DO THIS: Pull out every line of the data below that contains the word "want".

AVAILABLE DATA:
[Begin]
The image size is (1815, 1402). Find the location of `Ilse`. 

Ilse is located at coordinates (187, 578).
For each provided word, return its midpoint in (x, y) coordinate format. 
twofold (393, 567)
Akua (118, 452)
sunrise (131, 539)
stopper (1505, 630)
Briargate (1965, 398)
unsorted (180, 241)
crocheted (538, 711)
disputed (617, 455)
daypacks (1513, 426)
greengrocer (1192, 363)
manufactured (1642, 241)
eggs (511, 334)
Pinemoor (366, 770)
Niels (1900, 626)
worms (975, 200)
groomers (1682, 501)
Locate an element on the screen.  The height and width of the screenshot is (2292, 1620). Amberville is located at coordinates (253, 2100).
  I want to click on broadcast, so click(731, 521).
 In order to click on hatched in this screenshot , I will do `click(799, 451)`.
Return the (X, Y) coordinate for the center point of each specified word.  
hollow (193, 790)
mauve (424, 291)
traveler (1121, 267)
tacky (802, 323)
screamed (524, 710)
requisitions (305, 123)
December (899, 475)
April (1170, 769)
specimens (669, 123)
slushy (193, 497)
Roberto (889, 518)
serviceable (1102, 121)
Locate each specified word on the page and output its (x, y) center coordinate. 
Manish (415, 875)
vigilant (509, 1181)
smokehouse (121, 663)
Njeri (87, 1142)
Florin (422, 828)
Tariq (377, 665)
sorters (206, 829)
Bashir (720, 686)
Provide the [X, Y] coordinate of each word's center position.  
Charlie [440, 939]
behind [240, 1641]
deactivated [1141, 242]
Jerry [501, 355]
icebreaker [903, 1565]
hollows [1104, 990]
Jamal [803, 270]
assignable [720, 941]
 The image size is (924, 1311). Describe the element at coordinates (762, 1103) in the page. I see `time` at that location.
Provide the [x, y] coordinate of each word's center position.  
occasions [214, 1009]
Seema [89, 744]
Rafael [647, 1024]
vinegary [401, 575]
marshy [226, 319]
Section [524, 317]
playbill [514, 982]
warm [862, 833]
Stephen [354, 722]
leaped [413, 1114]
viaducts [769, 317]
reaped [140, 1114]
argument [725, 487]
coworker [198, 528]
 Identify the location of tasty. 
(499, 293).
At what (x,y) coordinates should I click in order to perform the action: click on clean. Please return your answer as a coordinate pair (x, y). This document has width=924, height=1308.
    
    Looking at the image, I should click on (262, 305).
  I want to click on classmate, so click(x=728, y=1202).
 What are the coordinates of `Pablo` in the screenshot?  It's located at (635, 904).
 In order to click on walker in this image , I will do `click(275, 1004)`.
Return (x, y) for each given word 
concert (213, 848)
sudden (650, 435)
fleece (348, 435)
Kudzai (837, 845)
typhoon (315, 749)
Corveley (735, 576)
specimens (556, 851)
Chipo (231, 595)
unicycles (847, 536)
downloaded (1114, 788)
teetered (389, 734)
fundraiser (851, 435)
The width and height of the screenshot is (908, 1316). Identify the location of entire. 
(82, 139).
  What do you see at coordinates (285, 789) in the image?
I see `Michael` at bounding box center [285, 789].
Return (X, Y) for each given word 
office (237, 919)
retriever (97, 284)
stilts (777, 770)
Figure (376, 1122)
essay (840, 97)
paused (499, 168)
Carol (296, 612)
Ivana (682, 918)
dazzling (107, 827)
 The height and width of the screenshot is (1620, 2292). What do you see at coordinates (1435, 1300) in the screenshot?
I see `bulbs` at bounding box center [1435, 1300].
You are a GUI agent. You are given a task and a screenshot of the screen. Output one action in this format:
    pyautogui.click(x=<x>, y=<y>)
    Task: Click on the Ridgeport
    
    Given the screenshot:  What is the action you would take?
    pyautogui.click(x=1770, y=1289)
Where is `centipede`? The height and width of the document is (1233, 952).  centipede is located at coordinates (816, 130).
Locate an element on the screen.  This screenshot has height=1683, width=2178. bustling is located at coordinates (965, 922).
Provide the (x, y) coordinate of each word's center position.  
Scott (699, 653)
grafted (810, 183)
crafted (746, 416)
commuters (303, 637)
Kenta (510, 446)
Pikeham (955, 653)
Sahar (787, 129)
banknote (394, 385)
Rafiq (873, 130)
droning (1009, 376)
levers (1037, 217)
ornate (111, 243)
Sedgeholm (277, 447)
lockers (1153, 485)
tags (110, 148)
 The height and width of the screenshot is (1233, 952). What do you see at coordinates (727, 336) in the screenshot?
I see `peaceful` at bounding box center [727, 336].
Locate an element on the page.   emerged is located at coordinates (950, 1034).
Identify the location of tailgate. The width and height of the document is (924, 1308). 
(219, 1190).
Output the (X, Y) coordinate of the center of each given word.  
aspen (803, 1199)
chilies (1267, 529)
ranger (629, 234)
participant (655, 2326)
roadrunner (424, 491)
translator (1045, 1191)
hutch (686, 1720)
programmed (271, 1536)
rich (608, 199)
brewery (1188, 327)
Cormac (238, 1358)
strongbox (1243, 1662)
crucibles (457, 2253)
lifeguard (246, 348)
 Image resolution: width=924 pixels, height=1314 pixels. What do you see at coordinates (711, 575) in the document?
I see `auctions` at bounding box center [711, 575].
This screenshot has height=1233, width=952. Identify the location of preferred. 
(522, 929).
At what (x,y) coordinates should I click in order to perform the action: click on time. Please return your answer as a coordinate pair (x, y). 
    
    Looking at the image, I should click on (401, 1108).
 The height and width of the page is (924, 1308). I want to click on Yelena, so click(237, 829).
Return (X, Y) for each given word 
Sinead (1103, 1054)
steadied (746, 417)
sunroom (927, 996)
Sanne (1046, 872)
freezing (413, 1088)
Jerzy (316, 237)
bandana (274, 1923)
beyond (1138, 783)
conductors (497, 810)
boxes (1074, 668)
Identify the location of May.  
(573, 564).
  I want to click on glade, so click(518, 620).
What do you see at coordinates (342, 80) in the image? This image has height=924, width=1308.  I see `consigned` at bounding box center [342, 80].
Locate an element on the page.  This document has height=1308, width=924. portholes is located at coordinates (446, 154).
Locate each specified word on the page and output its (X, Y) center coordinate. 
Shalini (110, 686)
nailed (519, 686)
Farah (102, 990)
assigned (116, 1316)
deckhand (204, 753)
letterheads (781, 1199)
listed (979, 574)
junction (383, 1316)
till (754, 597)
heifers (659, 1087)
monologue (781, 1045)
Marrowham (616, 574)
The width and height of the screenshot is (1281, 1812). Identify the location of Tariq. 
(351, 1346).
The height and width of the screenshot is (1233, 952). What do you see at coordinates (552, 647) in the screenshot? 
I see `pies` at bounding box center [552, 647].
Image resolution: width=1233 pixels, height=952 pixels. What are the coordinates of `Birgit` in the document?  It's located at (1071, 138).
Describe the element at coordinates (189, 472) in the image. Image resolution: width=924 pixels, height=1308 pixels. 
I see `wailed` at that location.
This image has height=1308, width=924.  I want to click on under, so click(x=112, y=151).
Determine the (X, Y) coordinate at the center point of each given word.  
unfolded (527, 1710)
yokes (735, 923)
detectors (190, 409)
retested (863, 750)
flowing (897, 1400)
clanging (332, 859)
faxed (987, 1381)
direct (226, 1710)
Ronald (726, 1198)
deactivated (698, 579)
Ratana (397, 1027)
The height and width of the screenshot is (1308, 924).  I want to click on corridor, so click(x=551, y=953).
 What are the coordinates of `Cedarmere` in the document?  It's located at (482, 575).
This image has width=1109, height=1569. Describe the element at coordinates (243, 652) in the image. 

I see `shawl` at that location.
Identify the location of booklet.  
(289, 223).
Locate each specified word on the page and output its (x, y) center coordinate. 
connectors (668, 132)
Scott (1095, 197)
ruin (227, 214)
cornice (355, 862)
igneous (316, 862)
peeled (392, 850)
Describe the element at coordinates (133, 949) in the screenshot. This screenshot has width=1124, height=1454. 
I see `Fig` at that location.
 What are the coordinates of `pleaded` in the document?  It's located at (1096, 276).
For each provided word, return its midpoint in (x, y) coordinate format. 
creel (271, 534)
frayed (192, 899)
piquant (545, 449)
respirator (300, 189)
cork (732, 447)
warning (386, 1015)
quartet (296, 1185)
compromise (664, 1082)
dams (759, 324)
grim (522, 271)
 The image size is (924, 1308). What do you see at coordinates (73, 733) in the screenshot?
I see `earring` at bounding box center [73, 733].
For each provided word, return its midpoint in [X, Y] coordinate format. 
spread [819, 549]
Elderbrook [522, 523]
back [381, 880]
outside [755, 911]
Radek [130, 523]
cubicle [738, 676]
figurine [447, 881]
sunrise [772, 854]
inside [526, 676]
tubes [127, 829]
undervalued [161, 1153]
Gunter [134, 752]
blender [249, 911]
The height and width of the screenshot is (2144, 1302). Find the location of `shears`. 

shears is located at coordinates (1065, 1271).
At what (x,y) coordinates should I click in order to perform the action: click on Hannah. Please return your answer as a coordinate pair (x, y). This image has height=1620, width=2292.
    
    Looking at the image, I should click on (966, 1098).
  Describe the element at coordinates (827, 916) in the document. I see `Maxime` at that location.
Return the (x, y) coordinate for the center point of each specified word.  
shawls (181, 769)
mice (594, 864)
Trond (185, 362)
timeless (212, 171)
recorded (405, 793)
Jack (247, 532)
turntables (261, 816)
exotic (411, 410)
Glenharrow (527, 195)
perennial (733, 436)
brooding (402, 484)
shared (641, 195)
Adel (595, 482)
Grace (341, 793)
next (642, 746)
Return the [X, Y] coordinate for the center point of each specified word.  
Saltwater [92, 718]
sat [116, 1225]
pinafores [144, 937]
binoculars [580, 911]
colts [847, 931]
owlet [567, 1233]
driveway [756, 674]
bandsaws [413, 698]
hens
[End]
RESULT OF THE TASK:
  I want to click on broadcast, so click(731, 521).
  I want to click on classmate, so click(x=728, y=1202).
 The height and width of the page is (924, 1308). I want to click on Yelena, so click(237, 829).
  I want to click on glade, so click(518, 620).
This image has height=1308, width=924.  I want to click on under, so click(x=112, y=151).
The height and width of the screenshot is (1308, 924).  I want to click on corridor, so click(x=551, y=953).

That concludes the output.